INSTRUCTIONS FOR THE TASK = No pictures belong in the copy. Retype exactly, and only, the stretch of lines below from the one with "C1: 1uF (plus" through the one with "SW5: button (+5V, N009) -> switch (+5V, N009)".

AVAILABLE DATA =
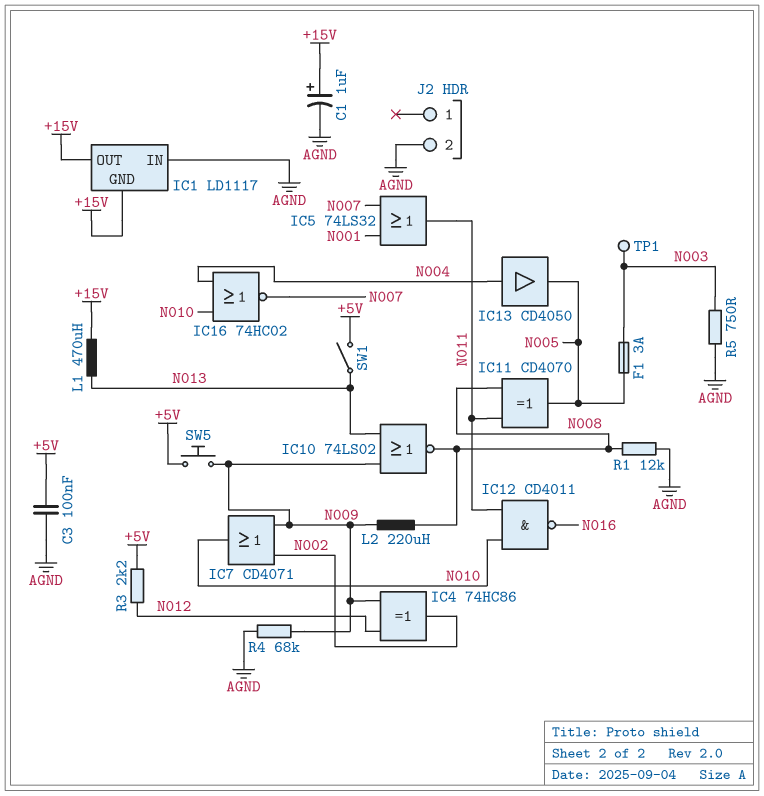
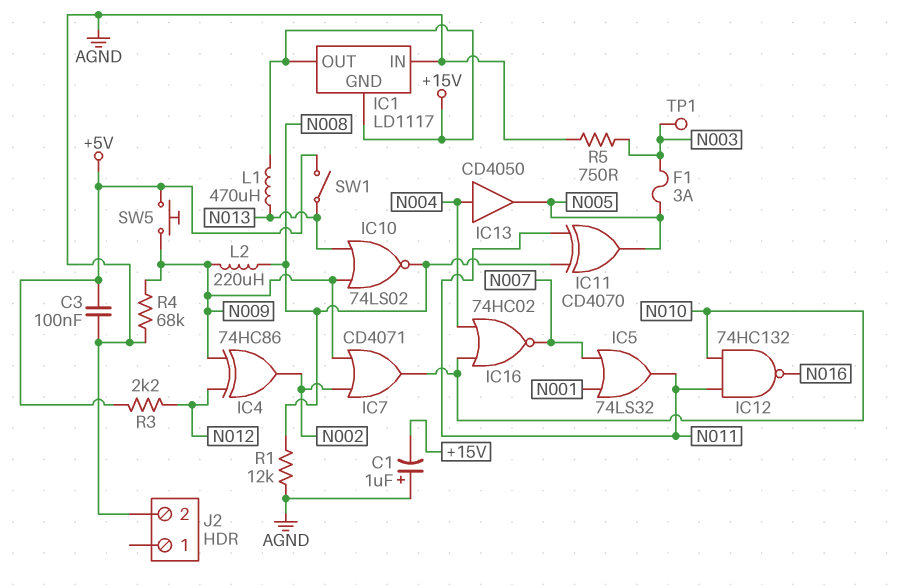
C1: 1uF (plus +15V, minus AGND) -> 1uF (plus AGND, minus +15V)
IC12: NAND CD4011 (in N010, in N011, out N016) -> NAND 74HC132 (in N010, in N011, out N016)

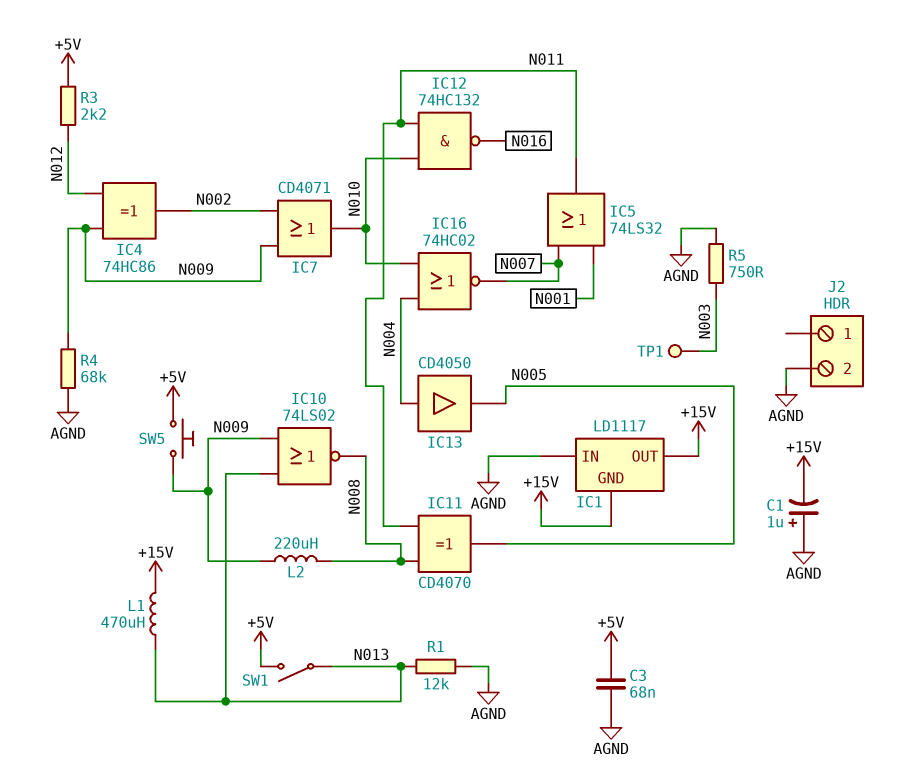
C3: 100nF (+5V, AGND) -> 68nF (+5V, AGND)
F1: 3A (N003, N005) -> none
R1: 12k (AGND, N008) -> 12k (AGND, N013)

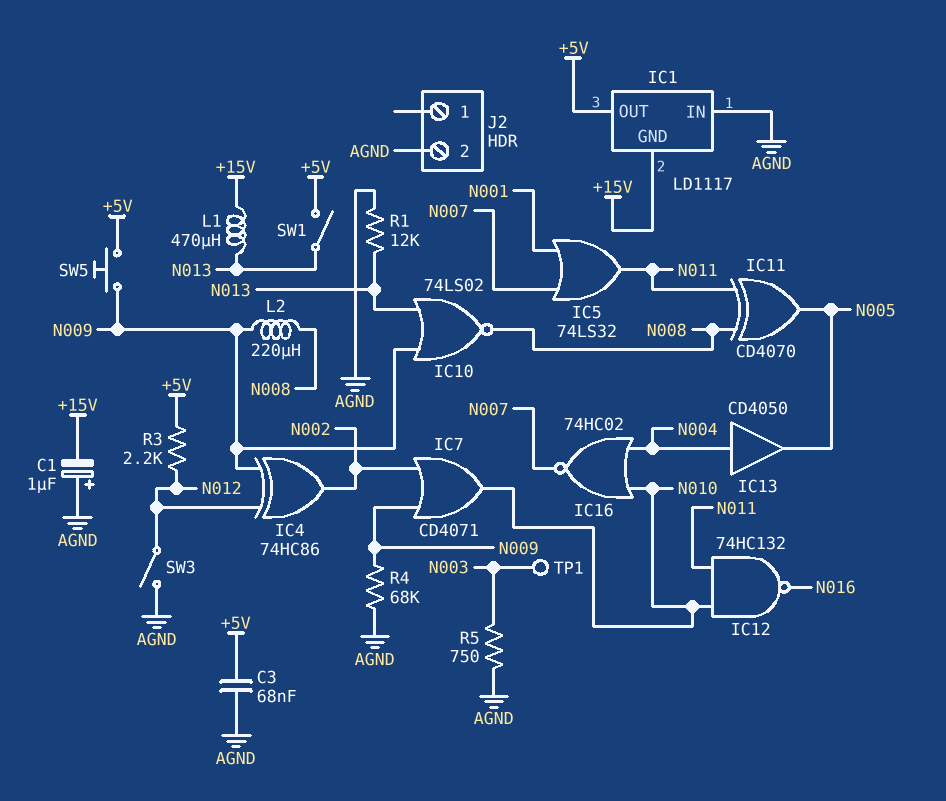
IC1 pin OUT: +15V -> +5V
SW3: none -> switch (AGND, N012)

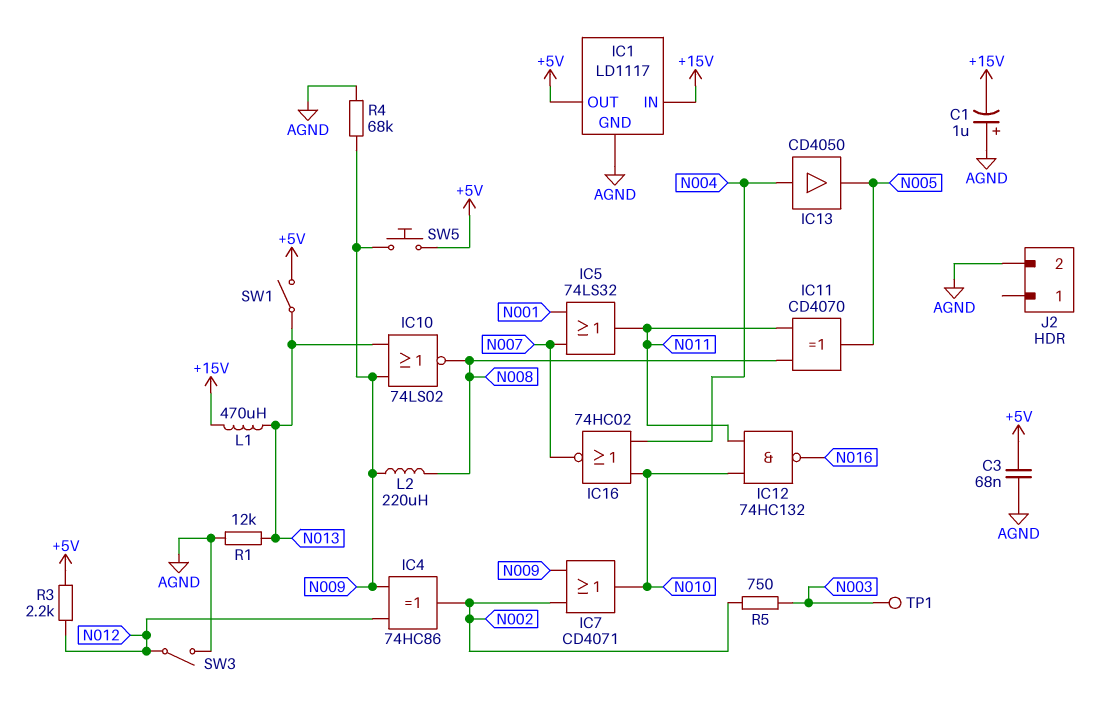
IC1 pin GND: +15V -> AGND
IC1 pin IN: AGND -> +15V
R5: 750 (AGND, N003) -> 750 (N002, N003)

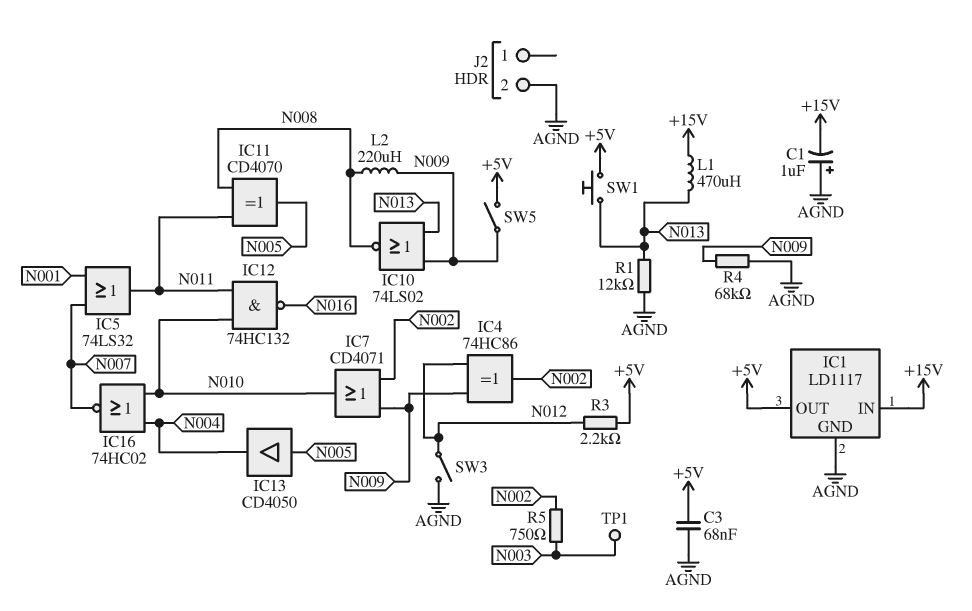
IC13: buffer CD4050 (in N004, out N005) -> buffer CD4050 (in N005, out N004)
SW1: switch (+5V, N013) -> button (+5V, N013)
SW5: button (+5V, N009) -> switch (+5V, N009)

...

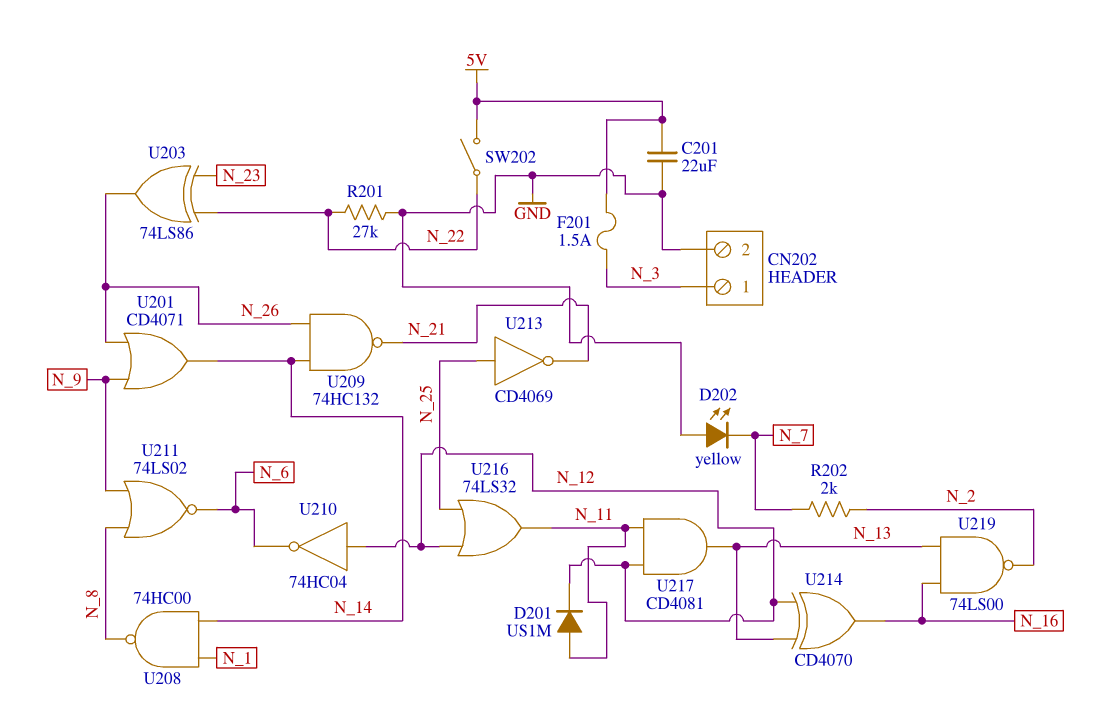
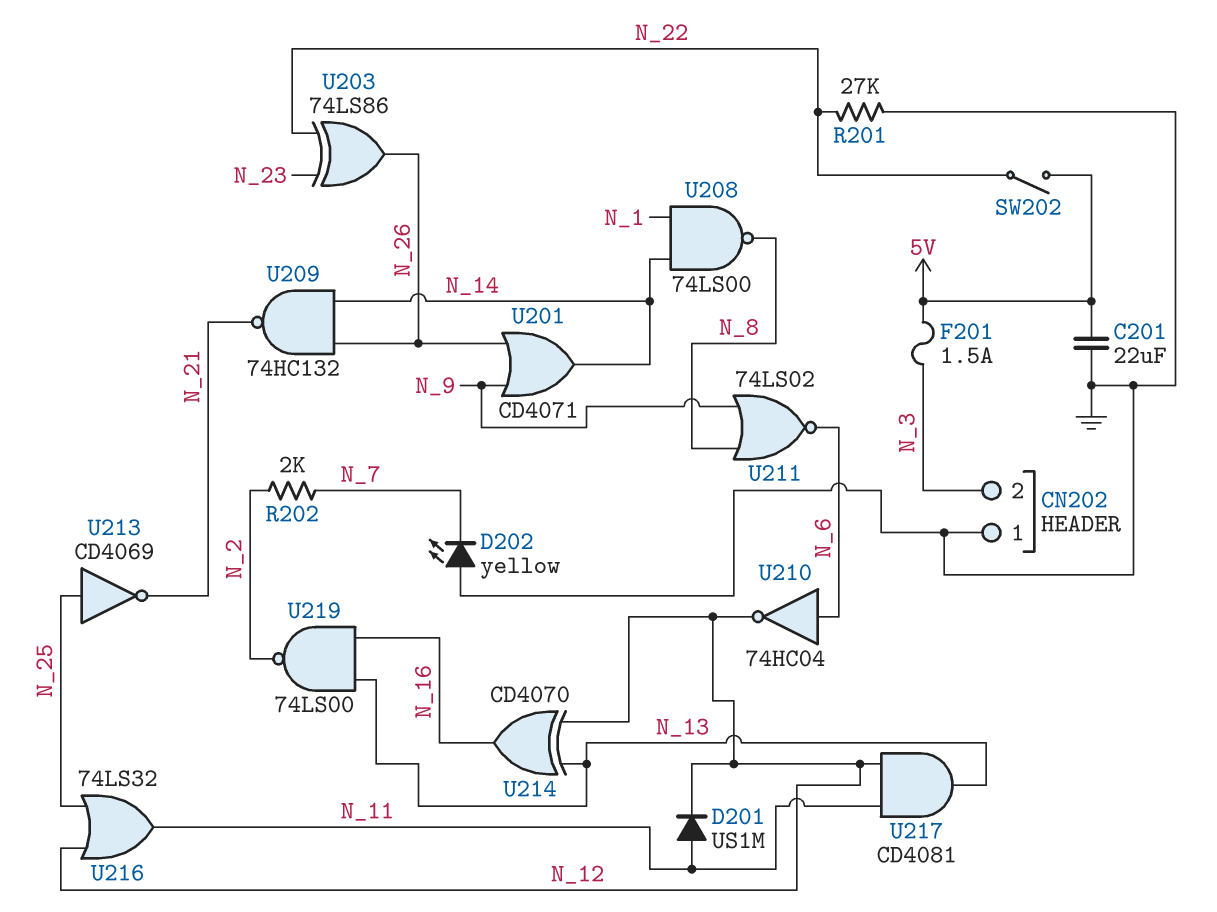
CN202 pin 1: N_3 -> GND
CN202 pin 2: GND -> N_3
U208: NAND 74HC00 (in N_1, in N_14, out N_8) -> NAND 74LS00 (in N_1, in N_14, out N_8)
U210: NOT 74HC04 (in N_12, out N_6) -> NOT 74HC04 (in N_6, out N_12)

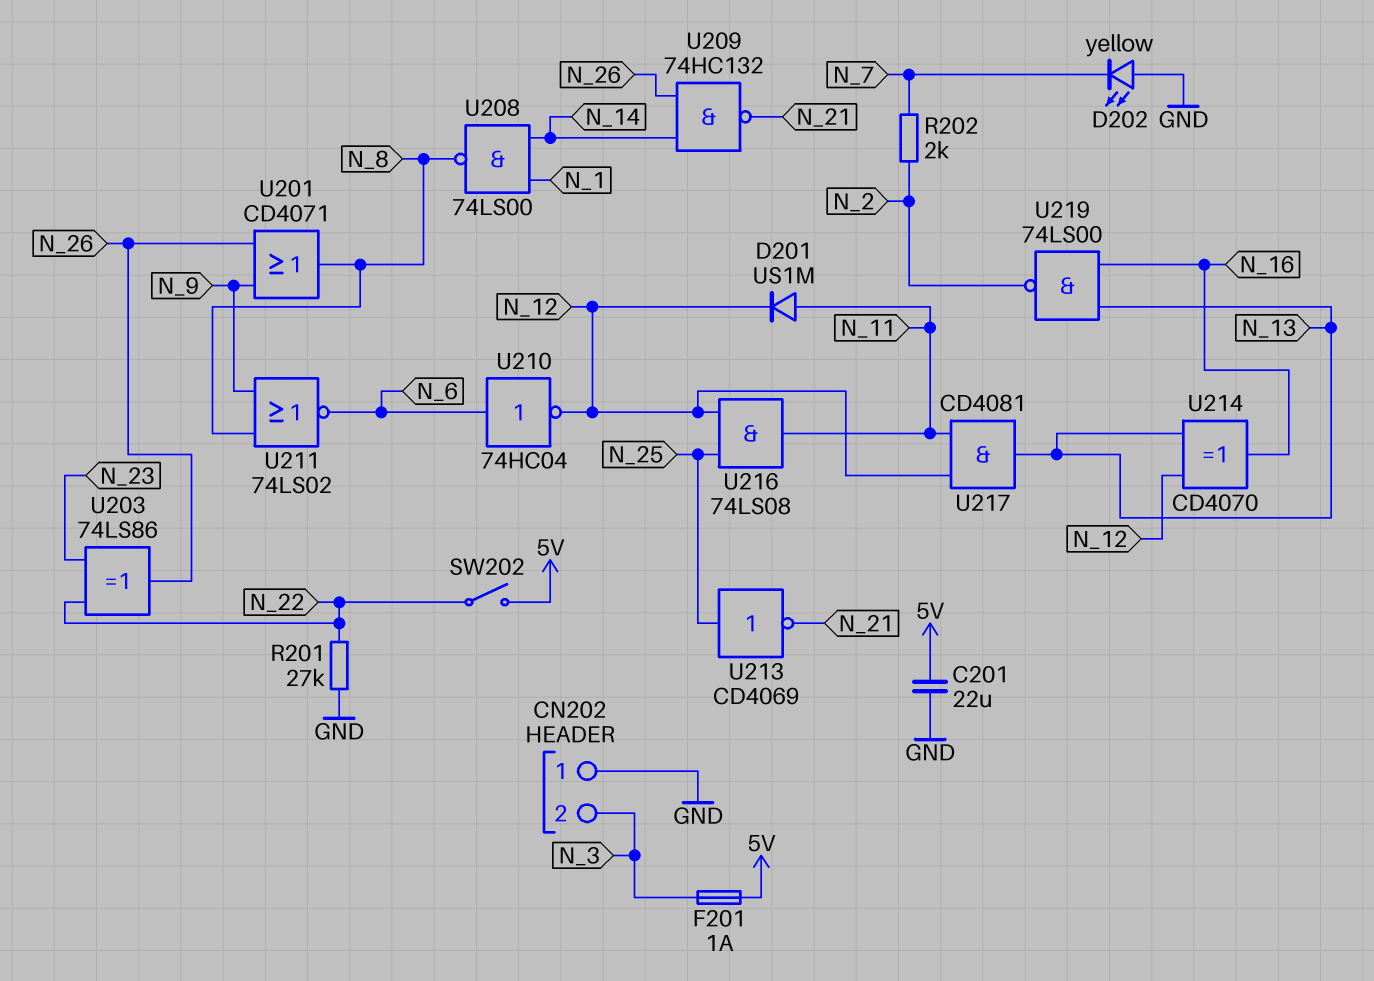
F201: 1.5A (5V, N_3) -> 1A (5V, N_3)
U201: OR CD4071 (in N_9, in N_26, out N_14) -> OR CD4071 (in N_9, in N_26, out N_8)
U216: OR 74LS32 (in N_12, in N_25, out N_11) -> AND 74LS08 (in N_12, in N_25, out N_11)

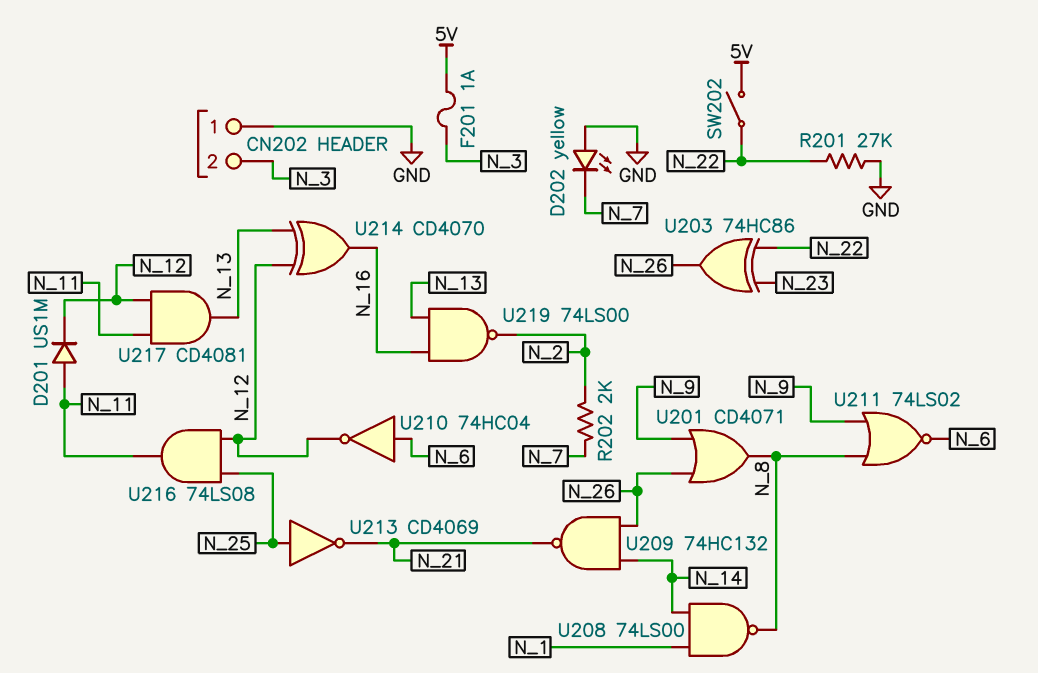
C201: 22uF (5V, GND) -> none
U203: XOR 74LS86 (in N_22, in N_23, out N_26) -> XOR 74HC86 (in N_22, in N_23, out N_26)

ANSWER TO THIS EXERCISE =
C1: 1uF (plus +15V, minus AGND) -> 1uF (plus AGND, minus +15V)
IC12: NAND CD4011 (in N010, in N011, out N016) -> NAND 74HC132 (in N010, in N011, out N016)

C3: 100nF (+5V, AGND) -> 68nF (+5V, AGND)
F1: 3A (N003, N005) -> none
R1: 12k (AGND, N008) -> 12k (AGND, N013)

IC1 pin OUT: +15V -> +5V
SW3: none -> switch (AGND, N012)

IC1 pin GND: +15V -> AGND
IC1 pin IN: AGND -> +15V
R5: 750 (AGND, N003) -> 750 (N002, N003)

IC13: buffer CD4050 (in N004, out N005) -> buffer CD4050 (in N005, out N004)
SW1: switch (+5V, N013) -> button (+5V, N013)
SW5: button (+5V, N009) -> switch (+5V, N009)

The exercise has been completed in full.